**CONSIGNE**
Pouvez-vous recopier à l'identique toutes les lignes ci-dessous, en laissant les images de côté ?

**LIGNES DE DONNÉES**
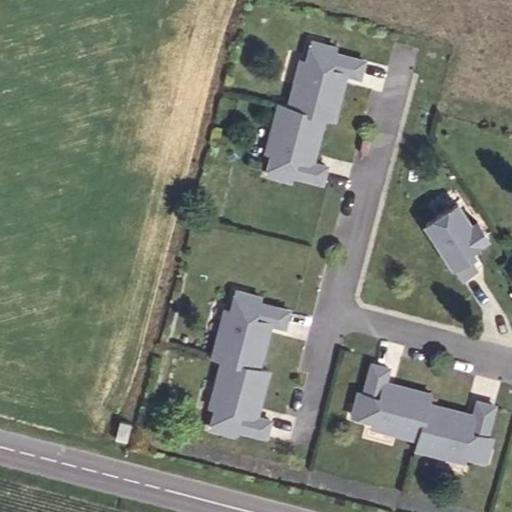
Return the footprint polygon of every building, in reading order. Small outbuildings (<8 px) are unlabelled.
[(339,64),(359,69),(364,53),(334,45),(335,39),(311,33),(306,54),(300,52),(288,100),(324,109),(334,112),(343,74),(337,73),(339,64)] [(324,109),(288,100),(278,97),(266,145),(272,147),(267,167),(291,173),(293,168),(323,175),(327,158),(306,153),(309,144),(315,146),(324,109)] [(457,196),(425,216),(460,272),(475,263),(467,251),(464,246),(470,241),(487,231),(477,215),(471,219),(457,196)] [(473,246),(470,241),(464,246),(467,251),(473,246)] [(226,352),(262,361),(271,324),(265,323),(267,314),(287,319),(291,303),(261,295),(263,290),(238,284),(233,304),(227,303),(215,350),(226,353),(226,352)] [(263,401),(272,363),(262,361),(226,352),(226,353),(214,401),(220,402),(215,423),(240,429),(241,423),(271,430),(275,413),(255,408),(256,400),(263,401)] [(387,378),(392,358),(376,354),(368,384),(363,383),(357,407),(378,412),(376,418),(424,429),(433,393),(435,383),(398,374),(396,381),(387,378)] [(433,393),(424,429),(421,439),(469,450),(471,444),(491,449),(497,425),(491,423),(498,393),(482,389),(477,410),(468,408),(470,402),(433,393)]
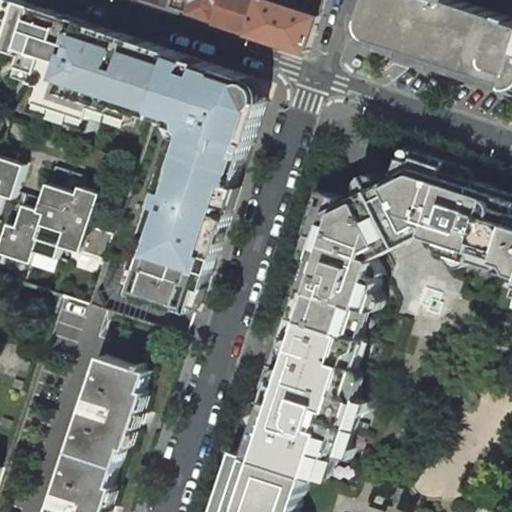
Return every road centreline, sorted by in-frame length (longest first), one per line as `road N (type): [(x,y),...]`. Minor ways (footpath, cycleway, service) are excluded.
road 1 (residential): [(170,511),(326,75)]
road 2 (residential): [(326,75),(97,0)]
road 3 (residential): [(511,138),(326,75)]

**RÉPONSE ATTENDUE**
Return the footprint polygon of every building, in reading order. Small outbuildings (<8 px) are unlabelled.
[(339,64),(359,69),(364,53),(334,45),(335,39),(311,33),(306,54),(300,52),(288,100),(324,109),(334,112),(343,74),(337,73),(339,64)] [(324,109),(288,100),(278,97),(266,145),(272,147),(267,167),(291,173),(293,168),(323,175),(327,158),(306,153),(309,144),(315,146),(324,109)] [(457,196),(425,216),(460,272),(475,263),(467,251),(464,246),(470,241),(487,231),(477,215),(471,219),(457,196)] [(473,246),(470,241),(464,246),(467,251),(473,246)] [(226,352),(262,361),(271,324),(265,323),(267,314),(287,319),(291,303),(261,295),(263,290),(238,284),(233,304),(227,303),(215,350),(226,353),(226,352)] [(263,401),(272,363),(262,361),(226,352),(226,353),(214,401),(220,402),(215,423),(240,429),(241,423),(271,430),(275,413),(255,408),(256,400),(263,401)] [(387,378),(392,358),(376,354),(368,384),(363,383),(357,407),(378,412),(376,418),(424,429),(433,393),(435,383),(398,374),(396,381),(387,378)] [(433,393),(424,429),(421,439),(469,450),(471,444),(491,449),(497,425),(491,423),(498,393),(482,389),(477,410),(468,408),(470,402),(433,393)]
Return every road centreline, sorted by in-frame length (longest first), one per line as `road N (type): [(x,y),...]`. Minor ways (footpath, cycleway, service) are excluded.
road 1 (residential): [(170,511),(326,75)]
road 2 (residential): [(326,75),(97,0)]
road 3 (residential): [(511,138),(326,75)]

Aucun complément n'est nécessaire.